- **Exercise**
Write out every line below that contains "moved".

- **Data extract**
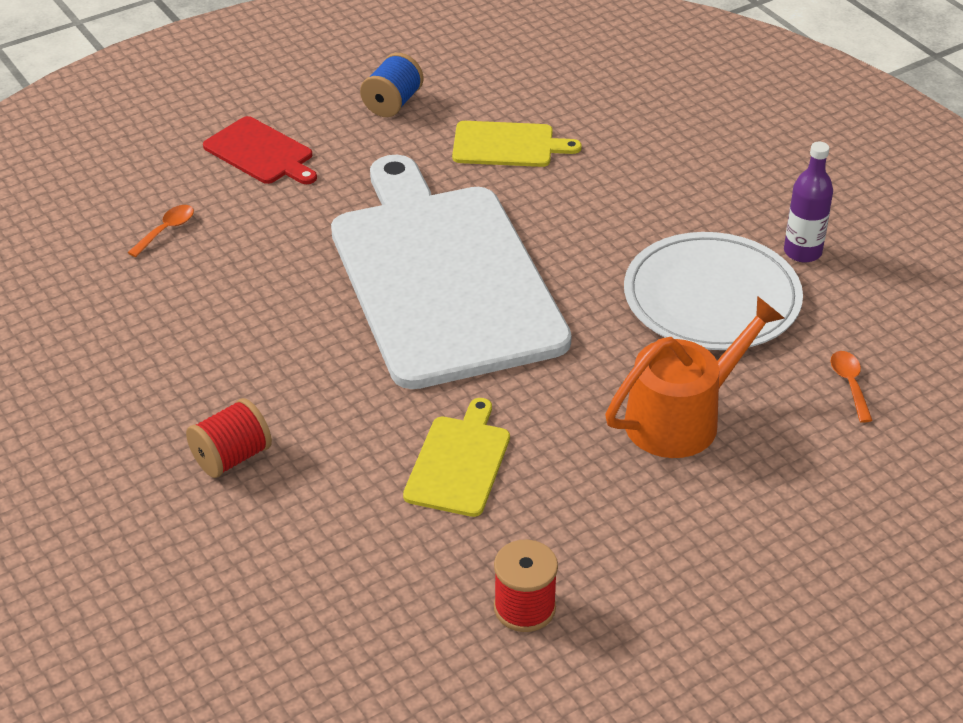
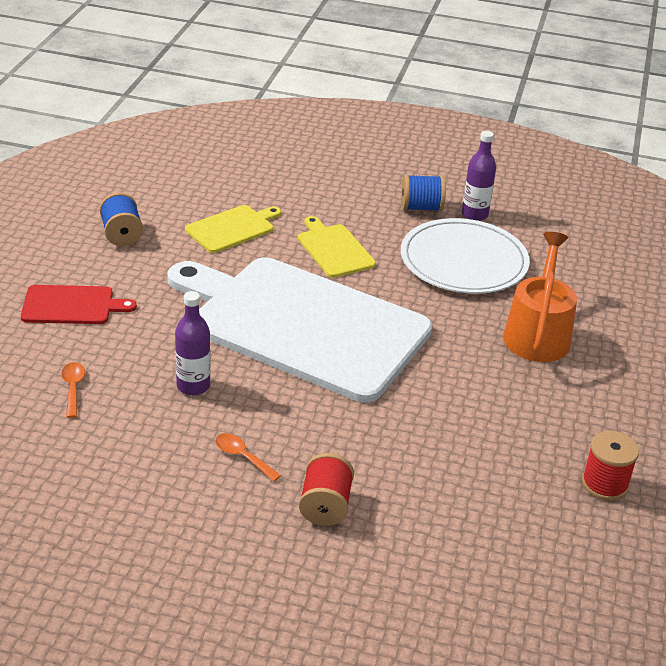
camera: 45 degrees left, 5 degrees down
yellow cutting board [403,398,510,517] -> yellow cutting board moved to [298,216,376,278]
orange spoon [831,351,873,423] -> orange spoon moved to [215,433,281,482]
none -> purple bottle [175,291,211,395]
none -> blue spool [401,174,446,211]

- **Answer to this task**
yellow cutting board [403,398,510,517] -> yellow cutting board moved to [298,216,376,278]
orange spoon [831,351,873,423] -> orange spoon moved to [215,433,281,482]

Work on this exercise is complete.